GOAL OF THE EXERCISE
An exact copy of the data below is needed; please leave out any pictures.

SOURCE DATA
════════════════════

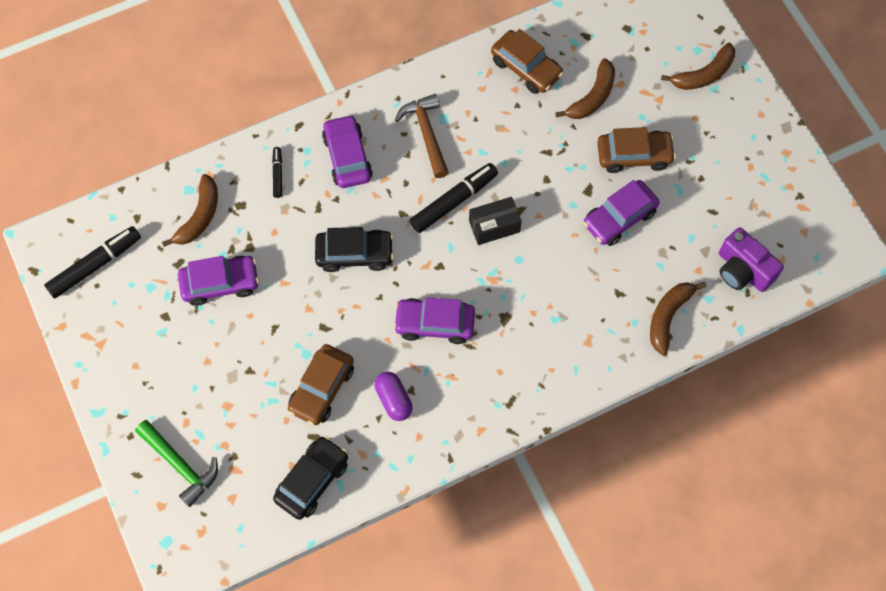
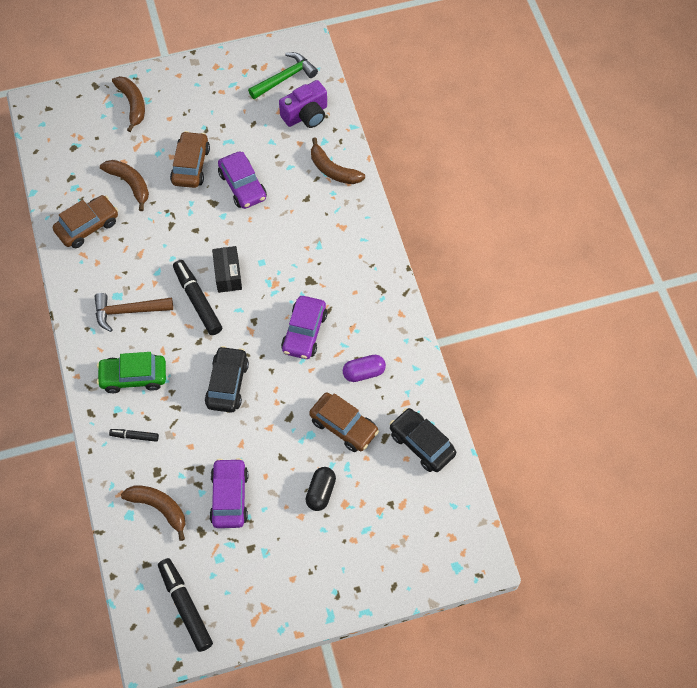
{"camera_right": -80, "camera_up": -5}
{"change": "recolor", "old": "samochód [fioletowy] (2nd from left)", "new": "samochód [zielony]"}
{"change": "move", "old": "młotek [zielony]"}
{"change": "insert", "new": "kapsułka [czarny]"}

════════════════════

TASK SOLUTION
{"camera_right": -80, "camera_up": -5}
{"change": "recolor", "old": "samochód [fioletowy] (2nd from left)", "new": "samochód [zielony]"}
{"change": "move", "old": "młotek [zielony]"}
{"change": "insert", "new": "kapsułka [czarny]"}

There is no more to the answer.